#### Assignment
Please reproduce, exactly and with nothing added, the lines of the material below that run from the one containing "(390, 284) = (547, 300): orange" to the end.

#### Working data

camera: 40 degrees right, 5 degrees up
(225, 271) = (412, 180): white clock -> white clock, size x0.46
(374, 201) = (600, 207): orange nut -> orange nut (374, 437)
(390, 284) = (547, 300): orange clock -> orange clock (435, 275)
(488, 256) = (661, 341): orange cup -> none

#### Task solution
(390, 284) = (547, 300): orange clock -> orange clock (435, 275)
(488, 256) = (661, 341): orange cup -> none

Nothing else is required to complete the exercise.